## What is expected
In the rows below, set out the stretch from the line containing "Question: Which point" through the line containing "Question: Where is" as a numbered list, including both of those lines and omitting all blank lines.

==========

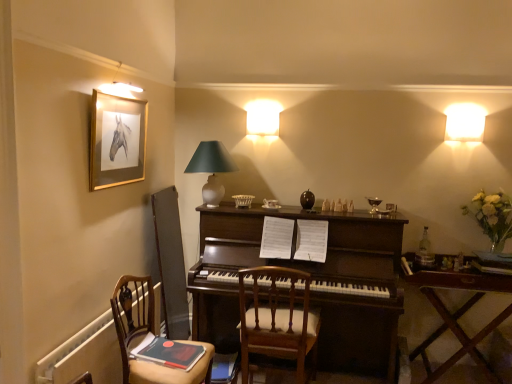
What do you see at coordinates (465, 122) in the screenshot?
I see `white frosted glass lampshade at upper right` at bounding box center [465, 122].

Identify the location of gold-framed picture at upper left. 117,140.

Locate an element on the screen. This screenshot has width=512, height=384. wooden chair at center, arranged as the second chair when viewed from the left is located at coordinates (277, 318).

Locate an element on the screen. This screenshot has width=512, height=384. matte white lampshade at center is located at coordinates (211, 169).

At what (x,y) coordinates should I click in order to perform the action: click on white frosted glass lampshade at upper right. Please return your answer as a coordinate pair (x, y). Looking at the image, I should click on (465, 122).

Considering the sizes of gold-framed picture at upper left and wooden table at right in the image, is gold-framed picture at upper left taller or shorter than wooden table at right?

gold-framed picture at upper left is shorter than wooden table at right.

Considering the relative positions of gold-framed picture at upper left and wooden table at right in the image provided, is gold-framed picture at upper left behind wooden table at right?

No, gold-framed picture at upper left is closer to the viewer.

From the image's perspective, between gold-framed picture at upper left and wooden table at right, who is located below?

wooden table at right is shown below in the image.

From a real-world perspective, is wooden chair at lower left, acting as the 2th chair starting from the right, below matte white lampshade at center?

Correct, in the physical world, wooden chair at lower left, acting as the 2th chair starting from the right, is lower than matte white lampshade at center.

From the picture: Is wooden chair at lower left, the first chair viewed from the left, not within matte white lampshade at center?

That's correct, wooden chair at lower left, the first chair viewed from the left, is outside of matte white lampshade at center.

Is point (151, 296) farther from camera compared to point (213, 163)?

That is False.

What's the angular difference between wooden chair at lower left, the first chair viewed from the left, and matte white lampshade at center's facing directions?

86.9 degrees separate the facing orientations of wooden chair at lower left, the first chair viewed from the left, and matte white lampshade at center.

Is gold-framed picture at upper left looking in the opposite direction of dark wood piano at center?

No.

Is gold-framed picture at upper left positioned beyond the bounds of dark wood piano at center?

Absolutely, gold-framed picture at upper left is external to dark wood piano at center.

From a real-world perspective, which is physically below, gold-framed picture at upper left or dark wood piano at center?

dark wood piano at center, from a real-world perspective.

Is point (181, 374) closer or farther from the camera than point (131, 147)?

Clearly, point (181, 374) is closer to the camera than point (131, 147).

How far apart are wooden chair at lower left, acting as the 2th chair starting from the right, and gold-framed picture at upper left?

wooden chair at lower left, acting as the 2th chair starting from the right, and gold-framed picture at upper left are 33.67 inches apart from each other.

Between wooden chair at lower left, the first chair viewed from the left, and gold-framed picture at upper left, which one is positioned in front?

wooden chair at lower left, the first chair viewed from the left, is closer to the camera.

Considering the relative positions of dark wood piano at center and gold-framed picture at upper left in the image provided, is dark wood piano at center to the right of gold-framed picture at upper left from the viewer's perspective?

Indeed, dark wood piano at center is positioned on the right side of gold-framed picture at upper left.

How different are the orientations of dark wood piano at center and gold-framed picture at upper left in degrees?

89.9 degrees separate the facing orientations of dark wood piano at center and gold-framed picture at upper left.

From the image's perspective, is dark wood piano at center on gold-framed picture at upper left?

No, from the image's perspective, dark wood piano at center is not on top of gold-framed picture at upper left.

Can you confirm if matte white lampshade at center is bigger than gold-framed picture at upper left?

Correct, matte white lampshade at center is larger in size than gold-framed picture at upper left.

Is matte white lampshade at center completely or partially outside of gold-framed picture at upper left?

Indeed, matte white lampshade at center is completely outside gold-framed picture at upper left.

Does matte white lampshade at center lie in front of gold-framed picture at upper left?

No, matte white lampshade at center is further to the viewer.

How many degrees apart are the facing directions of matte white lampshade at center and gold-framed picture at upper left?

They differ by 88.4 degrees in their facing directions.

Considering the positions of objects dark wood piano at center and wooden chair at center, arranged as the second chair when viewed from the left, in the image provided, who is more to the left, dark wood piano at center or wooden chair at center, arranged as the second chair when viewed from the left,?

From the viewer's perspective, wooden chair at center, arranged as the second chair when viewed from the left, appears more on the left side.

Locate an element on the screen. Image resolution: width=512 pixels, height=384 pixels. piano behind the wooden chair at center, arranged as the second chair when viewed from the left is located at coordinates (312, 284).

Is dark wood piano at center facing towards wooden chair at center, arranged as the second chair when viewed from the left?

Yes.

Identify the location of table on the right side of gold-framed picture at upper left. This screenshot has width=512, height=384. pos(456,312).

The image size is (512, 384). I want to click on table lamp above the wooden chair at lower left, acting as the 2th chair starting from the right (from a real-world perspective), so click(211, 169).

From the image, which object appears to be nearer to matte white lampshade at center, wooden table at right or gold-framed picture at upper left?

gold-framed picture at upper left.

Based on their spatial positions, is white frosted glass lampshade at upper right or matte white lampshade at center further from wooden table at right?

Based on the image, matte white lampshade at center appears to be further to wooden table at right.

Considering their positions, is wooden table at right positioned further to dark wood piano at center than matte white lampshade at center?

The object further to dark wood piano at center is wooden table at right.

From the image, which object appears to be nearer to wooden table at right, white frosted glass lampshade at upper right or wooden chair at center, arranged as the second chair when viewed from the left?

Among the two, wooden chair at center, arranged as the second chair when viewed from the left, is located nearer to wooden table at right.

When comparing their distances from wooden table at right, does matte white lampshade at center or wooden chair at lower left, the first chair viewed from the left, seem further?

Among the two, wooden chair at lower left, the first chair viewed from the left, is located further to wooden table at right.

Which object lies further to the anchor point gold-framed picture at upper left, wooden chair at lower left, the first chair viewed from the left, or wooden table at right?

wooden table at right is further to gold-framed picture at upper left.

Looking at the image, which one is located closer to wooden chair at lower left, acting as the 2th chair starting from the right, white frosted glass lampshade at upper right or wooden table at right?

wooden table at right lies closer to wooden chair at lower left, acting as the 2th chair starting from the right, than the other object.

Looking at this image, which object lies further to the anchor point dark wood piano at center, gold-framed picture at upper left or wooden table at right?

The object further to dark wood piano at center is gold-framed picture at upper left.

This screenshot has width=512, height=384. I want to click on piano between matte white lampshade at center and wooden chair at center, acting as the 1th chair starting from the right, from top to bottom, so click(312, 284).

Find the location of a particular element. chair between matte white lampshade at center and wooden chair at center, acting as the 1th chair starting from the right, vertically is located at coordinates (146, 333).

Where is `piano situated between matte white lampshade at center and wooden table at right from left to right`? This screenshot has width=512, height=384. piano situated between matte white lampshade at center and wooden table at right from left to right is located at coordinates (312, 284).

Identify the location of chair located between wooden chair at lower left, the first chair viewed from the left, and wooden table at right in the left-right direction. (277, 318).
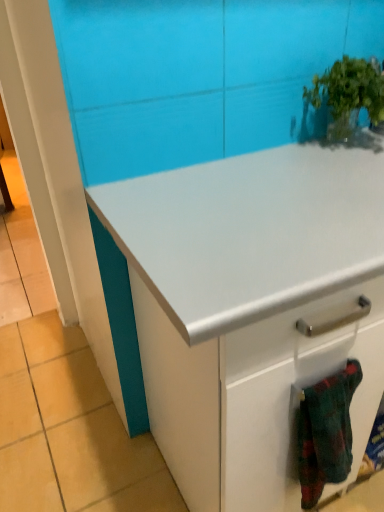
Question: Considering the relative sizes of flannel fabric blanket at lower right and white glossy cabinet at center in the image provided, is flannel fabric blanket at lower right thinner than white glossy cabinet at center?

Choices:
 (A) yes
 (B) no

Answer: (A)

Question: Could you tell me if flannel fabric blanket at lower right is facing white glossy cabinet at center?

Choices:
 (A) no
 (B) yes

Answer: (A)

Question: Can you confirm if flannel fabric blanket at lower right is positioned to the left of white glossy cabinet at center?

Choices:
 (A) yes
 (B) no

Answer: (A)

Question: Is the surface of flannel fabric blanket at lower right in direct contact with white glossy cabinet at center?

Choices:
 (A) yes
 (B) no

Answer: (B)

Question: Is white glossy cabinet at center located within flannel fabric blanket at lower right?

Choices:
 (A) yes
 (B) no

Answer: (B)

Question: From the image's perspective, would you say flannel fabric blanket at lower right is shown under white glossy cabinet at center?

Choices:
 (A) no
 (B) yes

Answer: (B)

Question: Would you consider green leafy plant at upper right to be distant from white glossy cabinet at center?

Choices:
 (A) yes
 (B) no

Answer: (B)

Question: Is green leafy plant at upper right to the right of white glossy cabinet at center from the viewer's perspective?

Choices:
 (A) no
 (B) yes

Answer: (A)

Question: Is the surface of green leafy plant at upper right in direct contact with white glossy cabinet at center?

Choices:
 (A) no
 (B) yes

Answer: (A)

Question: Is green leafy plant at upper right to the left of white glossy cabinet at center from the viewer's perspective?

Choices:
 (A) yes
 (B) no

Answer: (A)

Question: Is green leafy plant at upper right not inside white glossy cabinet at center?

Choices:
 (A) no
 (B) yes

Answer: (B)

Question: Could you tell me if green leafy plant at upper right is turned towards white glossy cabinet at center?

Choices:
 (A) no
 (B) yes

Answer: (A)

Question: Can you confirm if flannel fabric blanket at lower right is smaller than green leafy plant at upper right?

Choices:
 (A) yes
 (B) no

Answer: (A)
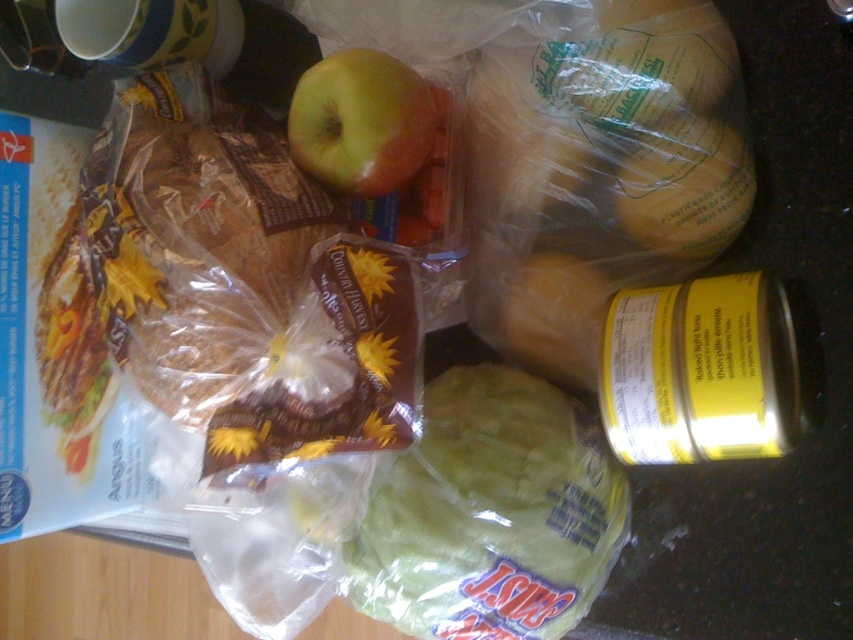
Question: Does green plastic cabbage at center have a greater width compared to green matte apple at center?

Choices:
 (A) yes
 (B) no

Answer: (A)

Question: Can you confirm if green plastic cabbage at center is wider than green matte apple at center?

Choices:
 (A) yes
 (B) no

Answer: (A)

Question: Which point is closer to the camera taking this photo?

Choices:
 (A) (405, 152)
 (B) (366, 582)

Answer: (A)

Question: Among these points, which one is farthest from the camera?

Choices:
 (A) (303, 108)
 (B) (434, 628)

Answer: (B)

Question: Where is green plastic cabbage at center located in relation to green matte apple at center in the image?

Choices:
 (A) left
 (B) right

Answer: (B)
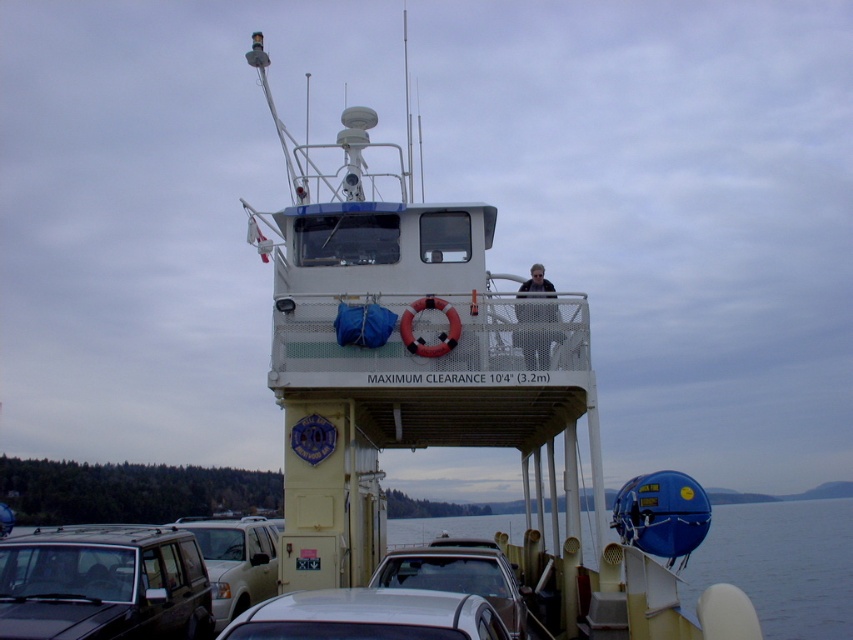
You are a ferry attendant checking the parking arrangement. You see the matte black suv at lower left and the silver metallic car at lower center. Which vehicle is parked more to the left side?

The matte black suv at lower left is parked more to the left side than the silver metallic car at lower center.

You are standing on the ferry deck and want to board the white matte boat at center. The boat has a safety rule stating that passengers must be at least 30 feet away from the control cabin. Are you within the safe distance?

The white matte boat at center is 26.74 feet away from the viewer, which is less than the required 30 feet safety distance. Therefore, you are not within the safe distance.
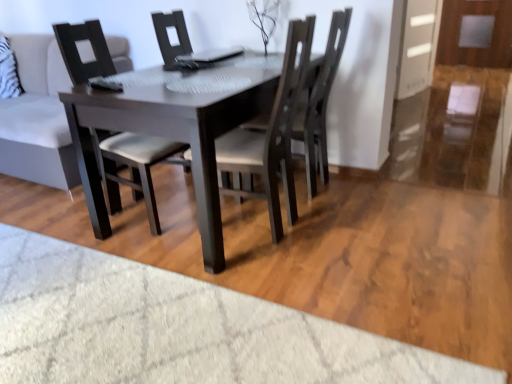
Consider the image. Measure the distance between dark brown wood table at center and camera.

A distance of 5.24 feet exists between dark brown wood table at center and camera.

What are the coordinates of `dark brown wood table at center` in the screenshot? It's located at (168, 137).

Consider the image. How much space does dark wood chair at center, which is counted as the second chair, starting from the left, occupy vertically?

dark wood chair at center, which is counted as the second chair, starting from the left, is 3.48 feet tall.

This screenshot has width=512, height=384. Describe the element at coordinates (132, 167) in the screenshot. I see `matte black chair at center, the 3th chair in the right-to-left sequence` at that location.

==========

## Result of the task
1. Question: Which point is closer to the camera taking this photo?
2. Choices:
3.  (A) (405, 152)
4.  (B) (366, 582)
5. Answer: (A)
6. Question: Among these points, which one is farthest from the camera?
7. Choices:
8.  (A) (303, 108)
9.  (B) (434, 628)
10. Answer: (B)
11. Question: Where is green plastic cabbage at center located in relation to green matte apple at center in the image?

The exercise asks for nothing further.